In the records below, the line with "D1: zener 6.2V" opens the range and the line with "P3 pin 2: DC_IN -> GND" closes it; print that range exactly and nothing else.

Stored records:
Start of Block

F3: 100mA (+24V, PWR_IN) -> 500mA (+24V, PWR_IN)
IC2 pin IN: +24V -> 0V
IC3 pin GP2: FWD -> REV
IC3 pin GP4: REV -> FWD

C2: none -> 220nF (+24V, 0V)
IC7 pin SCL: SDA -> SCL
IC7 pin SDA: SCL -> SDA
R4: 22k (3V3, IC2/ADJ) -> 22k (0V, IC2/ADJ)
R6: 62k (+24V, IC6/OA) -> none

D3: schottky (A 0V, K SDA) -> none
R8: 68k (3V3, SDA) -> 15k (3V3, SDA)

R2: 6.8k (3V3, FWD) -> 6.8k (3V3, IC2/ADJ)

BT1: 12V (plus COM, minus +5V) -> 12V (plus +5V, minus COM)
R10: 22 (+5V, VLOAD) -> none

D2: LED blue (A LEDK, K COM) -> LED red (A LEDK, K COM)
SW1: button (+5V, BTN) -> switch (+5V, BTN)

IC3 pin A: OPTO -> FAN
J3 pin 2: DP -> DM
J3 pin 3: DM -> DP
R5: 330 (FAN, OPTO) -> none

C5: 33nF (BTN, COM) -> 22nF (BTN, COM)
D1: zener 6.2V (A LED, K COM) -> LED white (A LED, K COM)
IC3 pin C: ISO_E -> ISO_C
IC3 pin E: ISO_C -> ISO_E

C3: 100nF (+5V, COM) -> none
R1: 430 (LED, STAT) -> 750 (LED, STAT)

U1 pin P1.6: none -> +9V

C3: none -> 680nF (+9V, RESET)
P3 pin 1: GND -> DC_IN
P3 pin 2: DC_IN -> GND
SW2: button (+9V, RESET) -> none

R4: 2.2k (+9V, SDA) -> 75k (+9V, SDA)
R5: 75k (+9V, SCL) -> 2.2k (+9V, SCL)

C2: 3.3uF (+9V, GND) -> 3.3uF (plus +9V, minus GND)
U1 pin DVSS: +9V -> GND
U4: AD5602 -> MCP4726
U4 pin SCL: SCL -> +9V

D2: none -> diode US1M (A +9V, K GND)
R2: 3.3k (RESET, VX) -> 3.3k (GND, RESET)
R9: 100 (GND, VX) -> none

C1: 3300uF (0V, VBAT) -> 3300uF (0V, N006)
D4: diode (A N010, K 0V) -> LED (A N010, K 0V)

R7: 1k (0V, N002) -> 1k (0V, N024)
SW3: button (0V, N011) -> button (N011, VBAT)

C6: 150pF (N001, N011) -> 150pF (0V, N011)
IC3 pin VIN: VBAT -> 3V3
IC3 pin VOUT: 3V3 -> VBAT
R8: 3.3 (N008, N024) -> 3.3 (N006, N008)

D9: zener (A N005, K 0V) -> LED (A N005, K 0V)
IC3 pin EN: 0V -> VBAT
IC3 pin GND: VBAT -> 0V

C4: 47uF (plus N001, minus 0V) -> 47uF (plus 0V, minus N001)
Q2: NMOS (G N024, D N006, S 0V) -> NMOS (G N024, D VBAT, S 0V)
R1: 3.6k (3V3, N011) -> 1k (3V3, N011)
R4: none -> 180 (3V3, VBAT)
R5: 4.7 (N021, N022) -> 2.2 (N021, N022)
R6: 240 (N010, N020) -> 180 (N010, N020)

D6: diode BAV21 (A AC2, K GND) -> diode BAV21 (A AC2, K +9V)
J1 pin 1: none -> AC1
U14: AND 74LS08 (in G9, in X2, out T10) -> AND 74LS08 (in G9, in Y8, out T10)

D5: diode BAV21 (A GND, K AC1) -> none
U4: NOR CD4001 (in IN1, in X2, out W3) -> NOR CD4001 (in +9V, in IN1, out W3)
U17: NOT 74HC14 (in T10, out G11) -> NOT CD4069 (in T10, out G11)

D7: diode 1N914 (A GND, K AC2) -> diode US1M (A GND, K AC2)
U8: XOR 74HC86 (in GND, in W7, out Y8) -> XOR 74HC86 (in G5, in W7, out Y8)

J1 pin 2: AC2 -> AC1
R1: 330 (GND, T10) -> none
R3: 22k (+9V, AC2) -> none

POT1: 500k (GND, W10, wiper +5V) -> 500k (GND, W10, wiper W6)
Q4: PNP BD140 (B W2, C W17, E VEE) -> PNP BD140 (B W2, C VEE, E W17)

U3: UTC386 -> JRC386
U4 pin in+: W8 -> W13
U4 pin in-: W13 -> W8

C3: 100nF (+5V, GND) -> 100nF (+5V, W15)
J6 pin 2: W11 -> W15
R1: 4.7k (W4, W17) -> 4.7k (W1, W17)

End of Block

> Written response:
D1: zener 6.2V (A LED, K COM) -> LED white (A LED, K COM)
IC3 pin C: ISO_E -> ISO_C
IC3 pin E: ISO_C -> ISO_E

C3: 100nF (+5V, COM) -> none
R1: 430 (LED, STAT) -> 750 (LED, STAT)

U1 pin P1.6: none -> +9V

C3: none -> 680nF (+9V, RESET)
P3 pin 1: GND -> DC_IN
P3 pin 2: DC_IN -> GND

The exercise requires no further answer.